* Instructions for the task: Copy out each entry below verbatim, skipping the images.

* Data records:
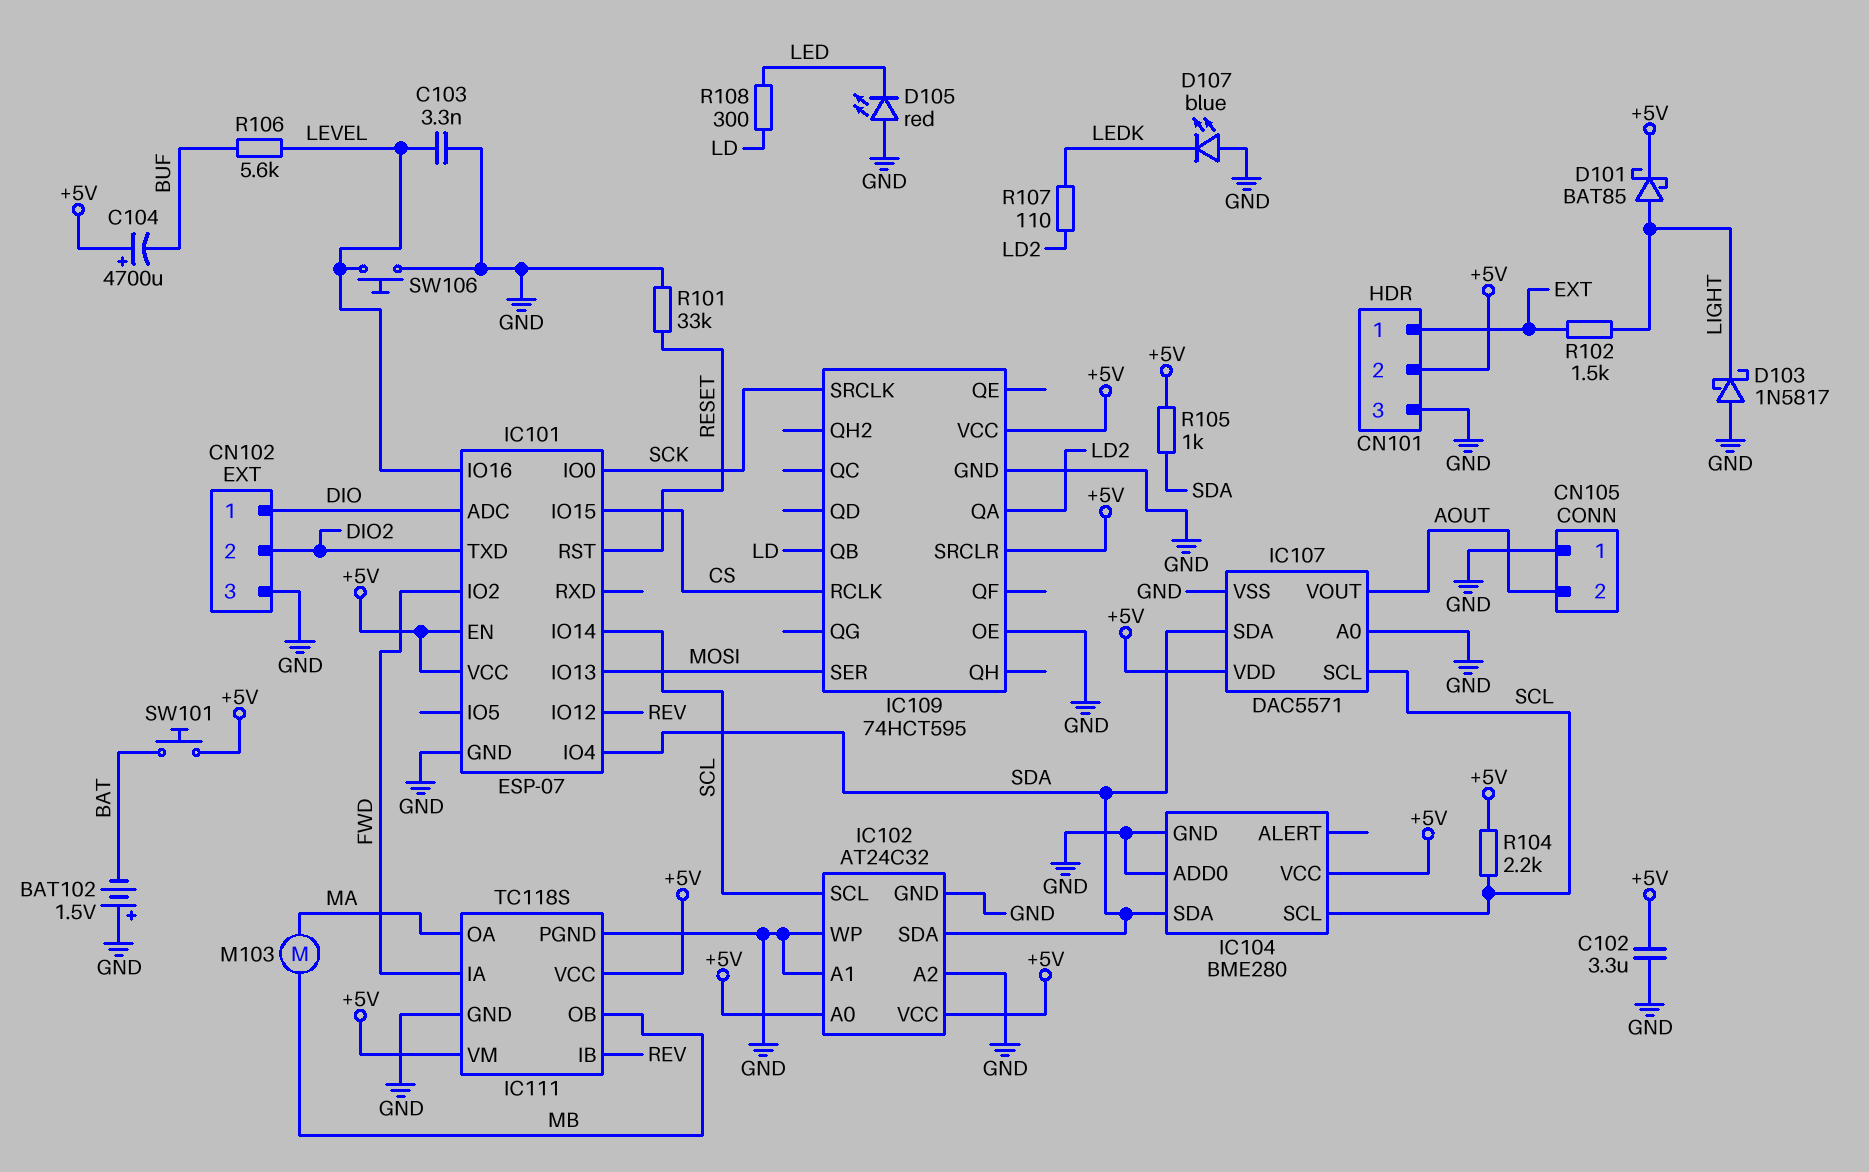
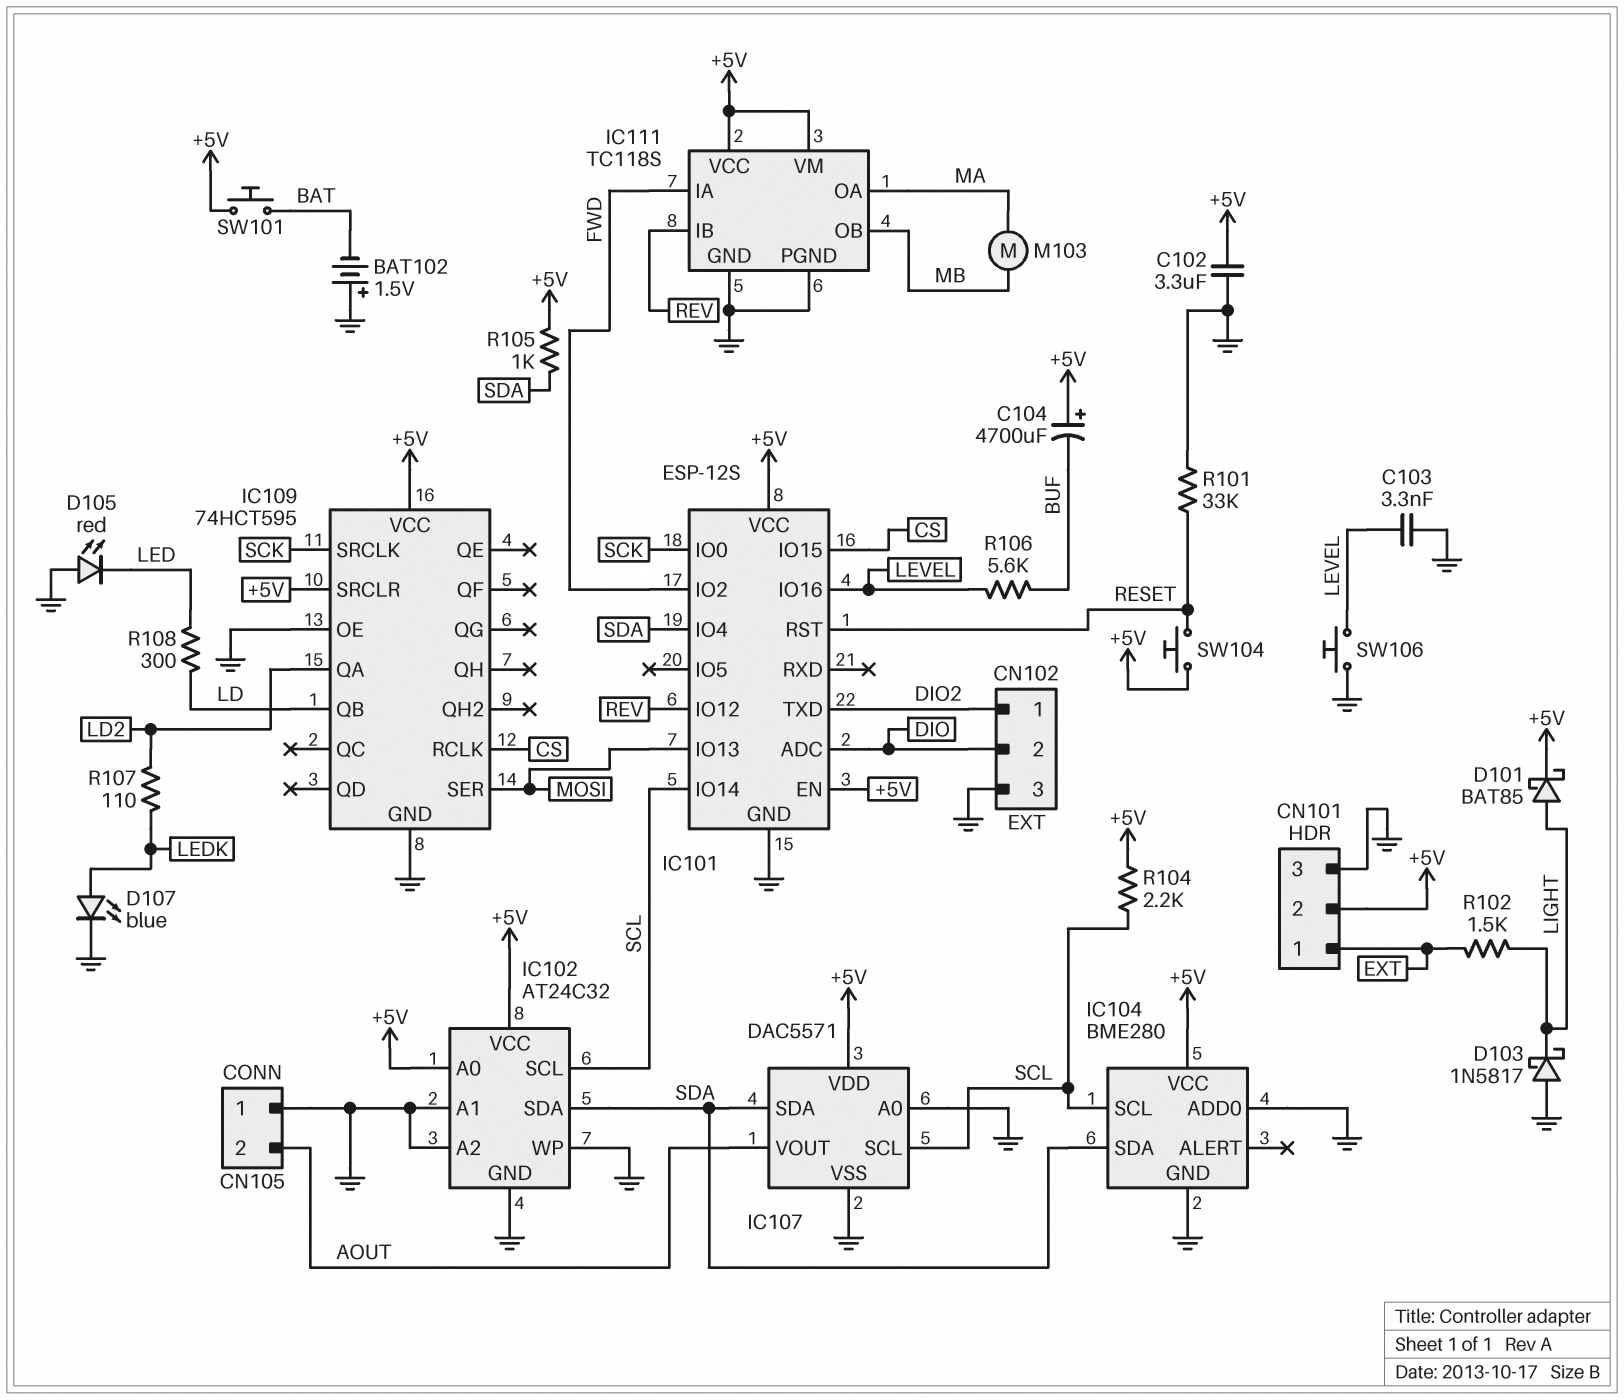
CN102 pin 1: DIO -> DIO2
CN102 pin 2: DIO2 -> DIO
D107: LED blue (A GND, K LEDK) -> LED blue (A LEDK, K GND)
IC101: ESP-07 -> ESP-12S
SW104: none -> button (+5V, RESET)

* Task solution:
CN102 pin 1: DIO -> DIO2
CN102 pin 2: DIO2 -> DIO
D107: LED blue (A GND, K LEDK) -> LED blue (A LEDK, K GND)
IC101: ESP-07 -> ESP-12S
SW104: none -> button (+5V, RESET)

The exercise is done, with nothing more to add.